- **The task**
Look through the data below, and copy each line that carries the word "banan".

[Source data Boundary: Start]

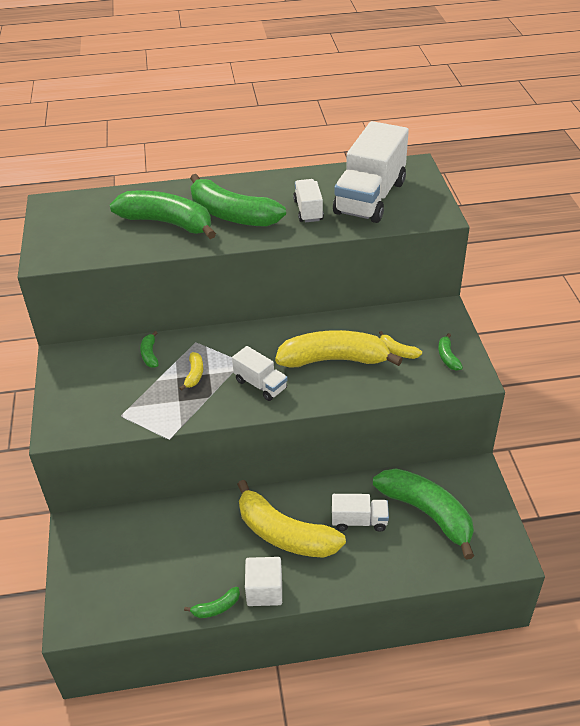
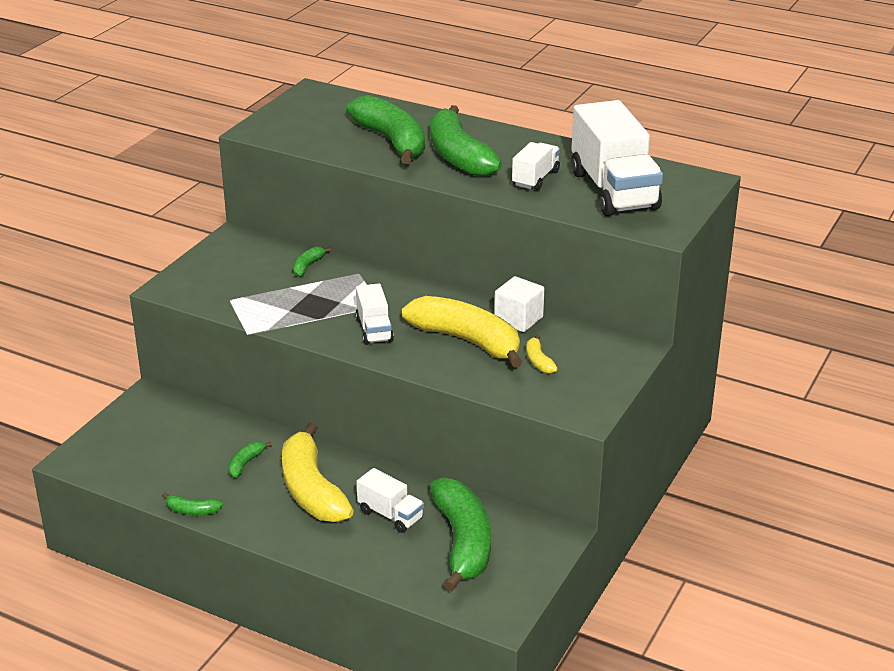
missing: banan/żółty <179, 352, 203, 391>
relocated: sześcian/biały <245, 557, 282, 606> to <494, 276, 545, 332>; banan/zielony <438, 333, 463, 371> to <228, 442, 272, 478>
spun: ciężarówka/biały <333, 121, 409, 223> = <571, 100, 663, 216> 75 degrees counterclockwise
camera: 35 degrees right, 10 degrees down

[Source data Boundary: End]

- **Your response**
missing: banan/żółty <179, 352, 203, 391>
relocated: sześcian/biały <245, 557, 282, 606> to <494, 276, 545, 332>; banan/zielony <438, 333, 463, 371> to <228, 442, 272, 478>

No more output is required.